> [EXERCISE INPUTS]
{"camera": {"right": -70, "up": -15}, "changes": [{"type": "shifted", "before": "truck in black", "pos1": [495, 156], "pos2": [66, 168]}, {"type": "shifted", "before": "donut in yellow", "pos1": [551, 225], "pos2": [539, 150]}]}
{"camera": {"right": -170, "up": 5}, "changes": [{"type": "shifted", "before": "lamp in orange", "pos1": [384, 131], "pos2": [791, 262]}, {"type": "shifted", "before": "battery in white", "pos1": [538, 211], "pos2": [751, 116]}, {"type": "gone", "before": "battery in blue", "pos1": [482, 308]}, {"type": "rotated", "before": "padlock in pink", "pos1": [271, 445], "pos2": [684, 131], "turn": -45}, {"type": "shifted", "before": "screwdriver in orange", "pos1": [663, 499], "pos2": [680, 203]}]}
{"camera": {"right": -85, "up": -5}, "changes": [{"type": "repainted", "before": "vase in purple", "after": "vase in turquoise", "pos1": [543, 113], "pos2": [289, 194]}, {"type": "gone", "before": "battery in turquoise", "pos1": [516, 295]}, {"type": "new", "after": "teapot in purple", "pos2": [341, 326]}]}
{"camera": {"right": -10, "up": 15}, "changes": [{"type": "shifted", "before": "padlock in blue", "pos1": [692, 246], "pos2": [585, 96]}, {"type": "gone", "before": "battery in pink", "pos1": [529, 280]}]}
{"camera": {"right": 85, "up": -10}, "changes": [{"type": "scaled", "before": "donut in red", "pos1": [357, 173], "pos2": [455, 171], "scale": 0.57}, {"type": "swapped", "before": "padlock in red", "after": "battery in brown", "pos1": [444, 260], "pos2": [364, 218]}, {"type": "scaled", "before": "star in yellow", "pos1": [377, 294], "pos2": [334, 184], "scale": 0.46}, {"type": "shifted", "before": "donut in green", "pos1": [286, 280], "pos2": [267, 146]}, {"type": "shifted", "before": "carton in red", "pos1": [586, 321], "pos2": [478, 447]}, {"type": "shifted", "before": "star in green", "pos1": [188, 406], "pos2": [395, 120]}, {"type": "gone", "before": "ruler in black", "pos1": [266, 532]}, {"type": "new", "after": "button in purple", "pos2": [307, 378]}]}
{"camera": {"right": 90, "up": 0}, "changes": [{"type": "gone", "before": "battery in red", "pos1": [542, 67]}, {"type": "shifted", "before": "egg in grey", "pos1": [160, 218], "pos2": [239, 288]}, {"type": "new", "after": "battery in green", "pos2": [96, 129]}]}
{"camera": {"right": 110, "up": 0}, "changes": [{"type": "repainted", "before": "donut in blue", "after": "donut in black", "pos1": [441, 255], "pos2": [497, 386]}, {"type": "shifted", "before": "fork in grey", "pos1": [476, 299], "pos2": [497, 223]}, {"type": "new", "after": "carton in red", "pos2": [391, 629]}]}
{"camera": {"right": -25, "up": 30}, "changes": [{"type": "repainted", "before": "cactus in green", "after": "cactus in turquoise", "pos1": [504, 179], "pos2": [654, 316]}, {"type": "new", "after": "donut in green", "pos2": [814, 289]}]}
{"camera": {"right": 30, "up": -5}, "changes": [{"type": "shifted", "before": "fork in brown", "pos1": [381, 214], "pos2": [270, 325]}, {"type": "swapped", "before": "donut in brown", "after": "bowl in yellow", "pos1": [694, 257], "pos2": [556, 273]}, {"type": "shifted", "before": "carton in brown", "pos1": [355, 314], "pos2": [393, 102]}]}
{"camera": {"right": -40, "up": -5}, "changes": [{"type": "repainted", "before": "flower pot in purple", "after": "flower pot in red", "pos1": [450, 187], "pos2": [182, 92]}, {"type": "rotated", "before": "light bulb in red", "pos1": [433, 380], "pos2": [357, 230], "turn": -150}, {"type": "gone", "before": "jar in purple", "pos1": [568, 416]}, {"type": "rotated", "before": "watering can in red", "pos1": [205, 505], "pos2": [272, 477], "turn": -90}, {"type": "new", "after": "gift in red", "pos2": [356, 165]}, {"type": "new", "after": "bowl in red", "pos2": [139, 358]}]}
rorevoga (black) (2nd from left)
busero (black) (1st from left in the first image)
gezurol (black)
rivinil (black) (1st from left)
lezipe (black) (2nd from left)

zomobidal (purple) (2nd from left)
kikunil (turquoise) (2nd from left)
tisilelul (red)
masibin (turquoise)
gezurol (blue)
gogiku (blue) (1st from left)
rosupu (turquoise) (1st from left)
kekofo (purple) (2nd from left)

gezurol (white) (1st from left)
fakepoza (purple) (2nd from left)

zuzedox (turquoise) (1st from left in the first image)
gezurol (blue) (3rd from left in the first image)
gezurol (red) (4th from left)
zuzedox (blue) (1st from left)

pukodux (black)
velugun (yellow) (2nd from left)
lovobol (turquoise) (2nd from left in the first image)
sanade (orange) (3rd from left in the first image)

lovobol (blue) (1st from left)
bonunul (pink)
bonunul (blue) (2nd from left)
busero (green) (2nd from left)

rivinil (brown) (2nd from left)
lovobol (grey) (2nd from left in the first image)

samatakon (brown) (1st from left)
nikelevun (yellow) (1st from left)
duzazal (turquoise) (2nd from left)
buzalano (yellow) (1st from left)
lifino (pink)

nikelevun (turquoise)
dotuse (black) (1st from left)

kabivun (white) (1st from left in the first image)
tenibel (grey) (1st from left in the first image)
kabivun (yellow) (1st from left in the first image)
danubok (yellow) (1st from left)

> [PROBLEM DESCRIPTION] Each entry above should be restated exactly as supplied.

> [EXERCISE ANSWER]
{"camera": {"right": -70, "up": -15}, "changes": [{"type": "shifted", "before": "truck in black", "pos1": [495, 156], "pos2": [66, 168]}, {"type": "shifted", "before": "donut in yellow", "pos1": [551, 225], "pos2": [539, 150]}]}
{"camera": {"right": -170, "up": 5}, "changes": [{"type": "shifted", "before": "lamp in orange", "pos1": [384, 131], "pos2": [791, 262]}, {"type": "shifted", "before": "battery in white", "pos1": [538, 211], "pos2": [751, 116]}, {"type": "gone", "before": "battery in blue", "pos1": [482, 308]}, {"type": "rotated", "before": "padlock in pink", "pos1": [271, 445], "pos2": [684, 131], "turn": -45}, {"type": "shifted", "before": "screwdriver in orange", "pos1": [663, 499], "pos2": [680, 203]}]}
{"camera": {"right": -85, "up": -5}, "changes": [{"type": "repainted", "before": "vase in purple", "after": "vase in turquoise", "pos1": [543, 113], "pos2": [289, 194]}, {"type": "gone", "before": "battery in turquoise", "pos1": [516, 295]}, {"type": "new", "after": "teapot in purple", "pos2": [341, 326]}]}
{"camera": {"right": -10, "up": 15}, "changes": [{"type": "shifted", "before": "padlock in blue", "pos1": [692, 246], "pos2": [585, 96]}, {"type": "gone", "before": "battery in pink", "pos1": [529, 280]}]}
{"camera": {"right": 85, "up": -10}, "changes": [{"type": "scaled", "before": "donut in red", "pos1": [357, 173], "pos2": [455, 171], "scale": 0.57}, {"type": "swapped", "before": "padlock in red", "after": "battery in brown", "pos1": [444, 260], "pos2": [364, 218]}, {"type": "scaled", "before": "star in yellow", "pos1": [377, 294], "pos2": [334, 184], "scale": 0.46}, {"type": "shifted", "before": "donut in green", "pos1": [286, 280], "pos2": [267, 146]}, {"type": "shifted", "before": "carton in red", "pos1": [586, 321], "pos2": [478, 447]}, {"type": "shifted", "before": "star in green", "pos1": [188, 406], "pos2": [395, 120]}, {"type": "gone", "before": "ruler in black", "pos1": [266, 532]}, {"type": "new", "after": "button in purple", "pos2": [307, 378]}]}
{"camera": {"right": 90, "up": 0}, "changes": [{"type": "gone", "before": "battery in red", "pos1": [542, 67]}, {"type": "shifted", "before": "egg in grey", "pos1": [160, 218], "pos2": [239, 288]}, {"type": "new", "after": "battery in green", "pos2": [96, 129]}]}
{"camera": {"right": 110, "up": 0}, "changes": [{"type": "repainted", "before": "donut in blue", "after": "donut in black", "pos1": [441, 255], "pos2": [497, 386]}, {"type": "shifted", "before": "fork in grey", "pos1": [476, 299], "pos2": [497, 223]}, {"type": "new", "after": "carton in red", "pos2": [391, 629]}]}
{"camera": {"right": -25, "up": 30}, "changes": [{"type": "repainted", "before": "cactus in green", "after": "cactus in turquoise", "pos1": [504, 179], "pos2": [654, 316]}, {"type": "new", "after": "donut in green", "pos2": [814, 289]}]}
{"camera": {"right": 30, "up": -5}, "changes": [{"type": "shifted", "before": "fork in brown", "pos1": [381, 214], "pos2": [270, 325]}, {"type": "swapped", "before": "donut in brown", "after": "bowl in yellow", "pos1": [694, 257], "pos2": [556, 273]}, {"type": "shifted", "before": "carton in brown", "pos1": [355, 314], "pos2": [393, 102]}]}
{"camera": {"right": -40, "up": -5}, "changes": [{"type": "repainted", "before": "flower pot in purple", "after": "flower pot in red", "pos1": [450, 187], "pos2": [182, 92]}, {"type": "rotated", "before": "light bulb in red", "pos1": [433, 380], "pos2": [357, 230], "turn": -150}, {"type": "gone", "before": "jar in purple", "pos1": [568, 416]}, {"type": "rotated", "before": "watering can in red", "pos1": [205, 505], "pos2": [272, 477], "turn": -90}, {"type": "new", "after": "gift in red", "pos2": [356, 165]}, {"type": "new", "after": "bowl in red", "pos2": [139, 358]}]}
rorevoga (black) (2nd from left)
busero (black) (1st from left in the first image)
gezurol (black)
rivinil (black) (1st from left)
lezipe (black) (2nd from left)

zomobidal (purple) (2nd from left)
kikunil (turquoise) (2nd from left)
tisilelul (red)
masibin (turquoise)
gezurol (blue)
gogiku (blue) (1st from left)
rosupu (turquoise) (1st from left)
kekofo (purple) (2nd from left)

gezurol (white) (1st from left)
fakepoza (purple) (2nd from left)

zuzedox (turquoise) (1st from left in the first image)
gezurol (blue) (3rd from left in the first image)
gezurol (red) (4th from left)
zuzedox (blue) (1st from left)

pukodux (black)
velugun (yellow) (2nd from left)
lovobol (turquoise) (2nd from left in the first image)
sanade (orange) (3rd from left in the first image)

lovobol (blue) (1st from left)
bonunul (pink)
bonunul (blue) (2nd from left)
busero (green) (2nd from left)

rivinil (brown) (2nd from left)
lovobol (grey) (2nd from left in the first image)

samatakon (brown) (1st from left)
nikelevun (yellow) (1st from left)
duzazal (turquoise) (2nd from left)
buzalano (yellow) (1st from left)
lifino (pink)

nikelevun (turquoise)
dotuse (black) (1st from left)

kabivun (white) (1st from left in the first image)
tenibel (grey) (1st from left in the first image)
kabivun (yellow) (1st from left in the first image)
danubok (yellow) (1st from left)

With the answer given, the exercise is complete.